→ **Provided records**:
-=-=-
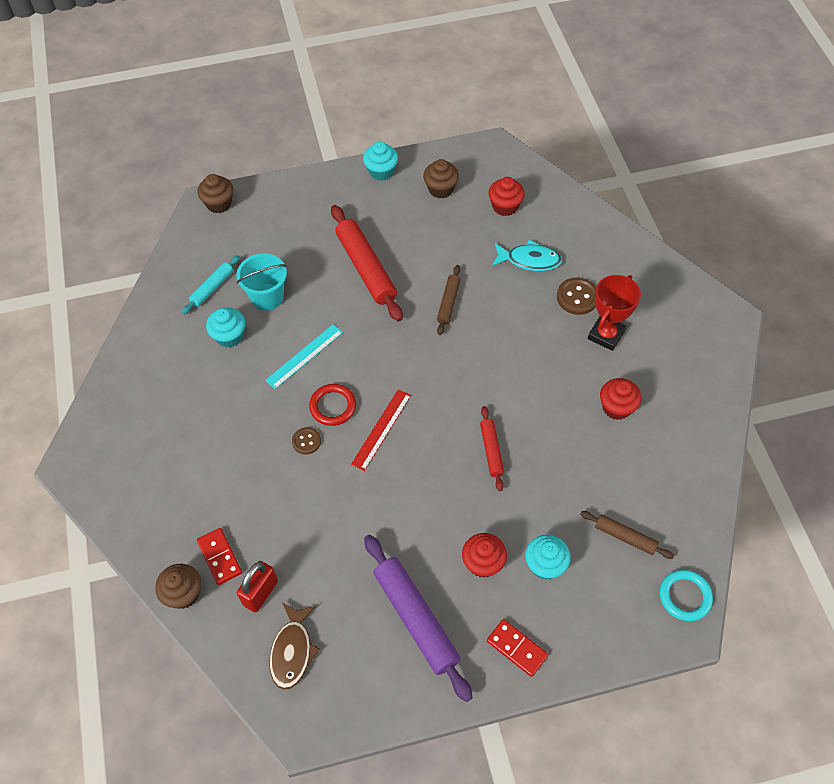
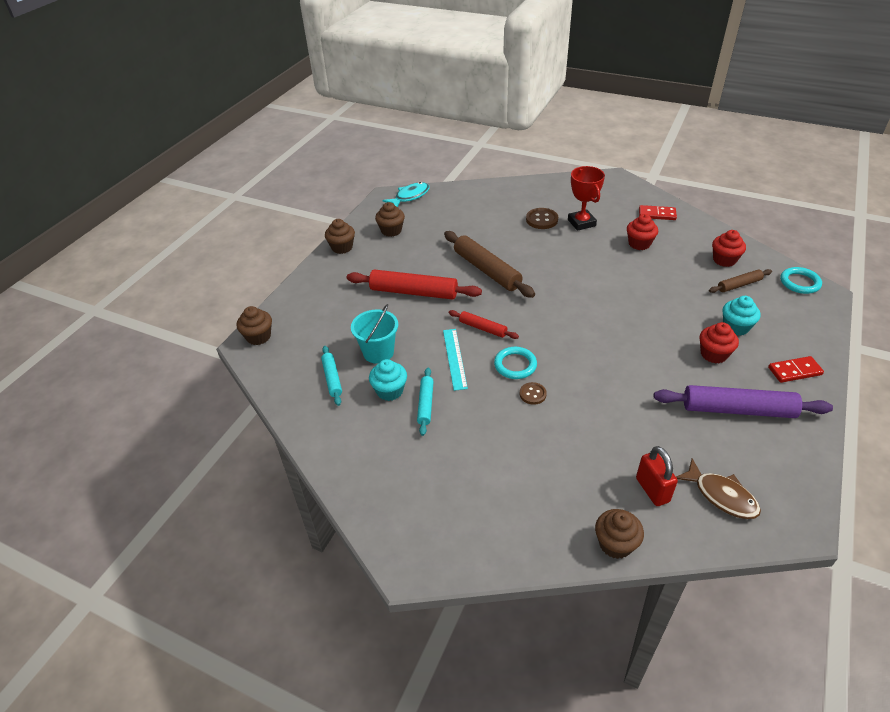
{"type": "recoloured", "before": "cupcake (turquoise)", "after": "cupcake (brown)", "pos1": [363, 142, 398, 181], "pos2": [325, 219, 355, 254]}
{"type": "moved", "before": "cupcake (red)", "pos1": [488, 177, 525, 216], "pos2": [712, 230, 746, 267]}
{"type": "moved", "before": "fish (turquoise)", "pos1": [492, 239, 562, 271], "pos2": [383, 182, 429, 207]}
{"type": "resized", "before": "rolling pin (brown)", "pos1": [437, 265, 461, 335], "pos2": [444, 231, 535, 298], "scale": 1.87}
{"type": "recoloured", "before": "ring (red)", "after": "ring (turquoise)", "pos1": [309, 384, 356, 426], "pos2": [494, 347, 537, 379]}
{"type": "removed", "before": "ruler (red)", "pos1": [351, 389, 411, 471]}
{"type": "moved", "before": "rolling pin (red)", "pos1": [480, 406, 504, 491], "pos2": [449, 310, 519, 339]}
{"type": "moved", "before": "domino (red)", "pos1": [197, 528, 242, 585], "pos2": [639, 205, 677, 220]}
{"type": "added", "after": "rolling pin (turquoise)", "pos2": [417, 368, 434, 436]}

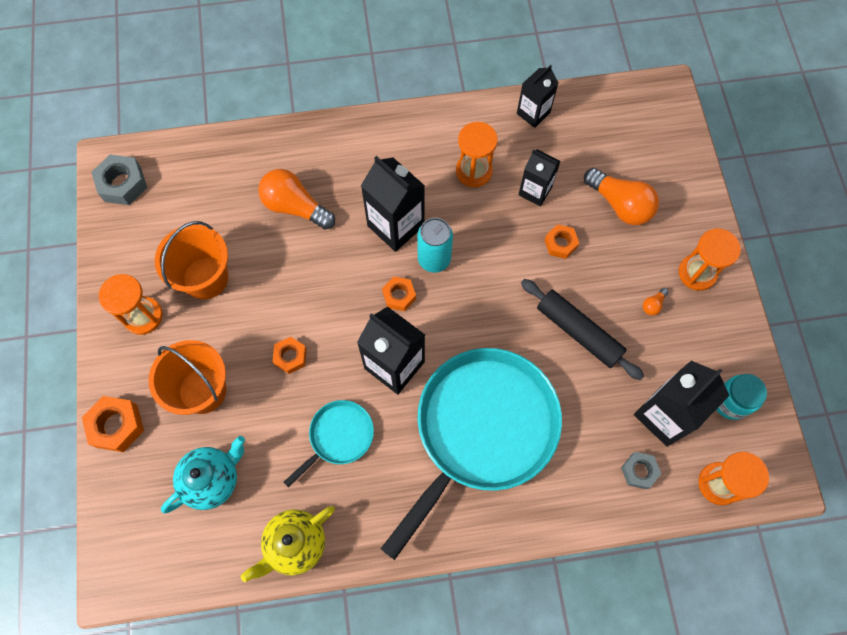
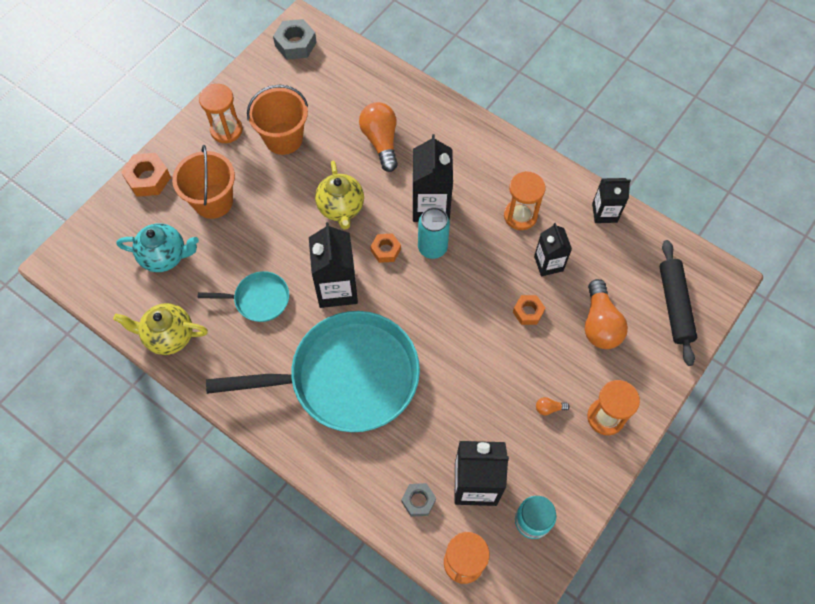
{"type": "moved", "before": "rolling pin (black)", "pos1": [521, 279, 644, 380], "pos2": [659, 240, 697, 366]}
{"type": "removed", "before": "nut (orange)", "pos1": [272, 337, 307, 374]}
{"type": "added", "after": "teapot (yellow)", "pos2": [315, 161, 364, 230]}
-=-=-
→ **Exercise requirements**: Your copy of the entries should be exact and free of pictures.

→ **Reply**:
{"type": "recoloured", "before": "cupcake (turquoise)", "after": "cupcake (brown)", "pos1": [363, 142, 398, 181], "pos2": [325, 219, 355, 254]}
{"type": "moved", "before": "cupcake (red)", "pos1": [488, 177, 525, 216], "pos2": [712, 230, 746, 267]}
{"type": "moved", "before": "fish (turquoise)", "pos1": [492, 239, 562, 271], "pos2": [383, 182, 429, 207]}
{"type": "resized", "before": "rolling pin (brown)", "pos1": [437, 265, 461, 335], "pos2": [444, 231, 535, 298], "scale": 1.87}
{"type": "recoloured", "before": "ring (red)", "after": "ring (turquoise)", "pos1": [309, 384, 356, 426], "pos2": [494, 347, 537, 379]}
{"type": "removed", "before": "ruler (red)", "pos1": [351, 389, 411, 471]}
{"type": "moved", "before": "rolling pin (red)", "pos1": [480, 406, 504, 491], "pos2": [449, 310, 519, 339]}
{"type": "moved", "before": "domino (red)", "pos1": [197, 528, 242, 585], "pos2": [639, 205, 677, 220]}
{"type": "added", "after": "rolling pin (turquoise)", "pos2": [417, 368, 434, 436]}

{"type": "moved", "before": "rolling pin (black)", "pos1": [521, 279, 644, 380], "pos2": [659, 240, 697, 366]}
{"type": "removed", "before": "nut (orange)", "pos1": [272, 337, 307, 374]}
{"type": "added", "after": "teapot (yellow)", "pos2": [315, 161, 364, 230]}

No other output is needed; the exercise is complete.